→ THE PROBLEM: Copy out each record below, exactly as given.

*** ENTRIES PROVIDED ***

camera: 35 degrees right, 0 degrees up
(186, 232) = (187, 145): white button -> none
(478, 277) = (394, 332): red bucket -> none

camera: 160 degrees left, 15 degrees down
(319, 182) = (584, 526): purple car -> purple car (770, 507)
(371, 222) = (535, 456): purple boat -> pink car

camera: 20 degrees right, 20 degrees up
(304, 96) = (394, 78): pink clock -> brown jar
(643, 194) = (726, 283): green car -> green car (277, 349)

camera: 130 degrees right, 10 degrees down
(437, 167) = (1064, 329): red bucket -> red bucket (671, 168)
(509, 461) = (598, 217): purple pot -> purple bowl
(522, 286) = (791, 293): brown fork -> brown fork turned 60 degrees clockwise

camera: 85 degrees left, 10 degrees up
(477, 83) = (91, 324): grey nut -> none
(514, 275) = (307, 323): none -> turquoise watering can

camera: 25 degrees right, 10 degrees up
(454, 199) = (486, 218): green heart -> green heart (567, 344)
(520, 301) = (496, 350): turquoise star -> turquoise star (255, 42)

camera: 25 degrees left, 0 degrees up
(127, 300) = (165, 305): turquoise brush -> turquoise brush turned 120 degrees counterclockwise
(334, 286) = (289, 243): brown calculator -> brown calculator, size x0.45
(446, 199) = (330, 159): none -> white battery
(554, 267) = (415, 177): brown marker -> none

*** End of ENTRIES PROVIDED ***

→ OUTPUT OF THE EXERCISE:
camera: 35 degrees right, 0 degrees up
(186, 232) = (187, 145): white button -> none
(478, 277) = (394, 332): red bucket -> none

camera: 160 degrees left, 15 degrees down
(319, 182) = (584, 526): purple car -> purple car (770, 507)
(371, 222) = (535, 456): purple boat -> pink car

camera: 20 degrees right, 20 degrees up
(304, 96) = (394, 78): pink clock -> brown jar
(643, 194) = (726, 283): green car -> green car (277, 349)

camera: 130 degrees right, 10 degrees down
(437, 167) = (1064, 329): red bucket -> red bucket (671, 168)
(509, 461) = (598, 217): purple pot -> purple bowl
(522, 286) = (791, 293): brown fork -> brown fork turned 60 degrees clockwise

camera: 85 degrees left, 10 degrees up
(477, 83) = (91, 324): grey nut -> none
(514, 275) = (307, 323): none -> turquoise watering can

camera: 25 degrees right, 10 degrees up
(454, 199) = (486, 218): green heart -> green heart (567, 344)
(520, 301) = (496, 350): turquoise star -> turquoise star (255, 42)

camera: 25 degrees left, 0 degrees up
(127, 300) = (165, 305): turquoise brush -> turquoise brush turned 120 degrees counterclockwise
(334, 286) = (289, 243): brown calculator -> brown calculator, size x0.45
(446, 199) = (330, 159): none -> white battery
(554, 267) = (415, 177): brown marker -> none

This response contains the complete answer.